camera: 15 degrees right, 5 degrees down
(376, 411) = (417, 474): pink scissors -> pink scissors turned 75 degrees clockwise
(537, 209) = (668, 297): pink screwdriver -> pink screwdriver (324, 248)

==

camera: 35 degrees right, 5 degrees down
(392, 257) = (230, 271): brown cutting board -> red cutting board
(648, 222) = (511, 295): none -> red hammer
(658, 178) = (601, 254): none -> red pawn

• WORK TO BE COMPLETED: Reproduce, character for character, only the lines of the preceding data that start at the line with "camera: 35 degrees right, 5 degrees down" and end at the line with "(658, 178) = (601, 254): none -> red pawn", both included.

• WRITTEN ANSWER:
camera: 35 degrees right, 5 degrees down
(392, 257) = (230, 271): brown cutting board -> red cutting board
(648, 222) = (511, 295): none -> red hammer
(658, 178) = (601, 254): none -> red pawn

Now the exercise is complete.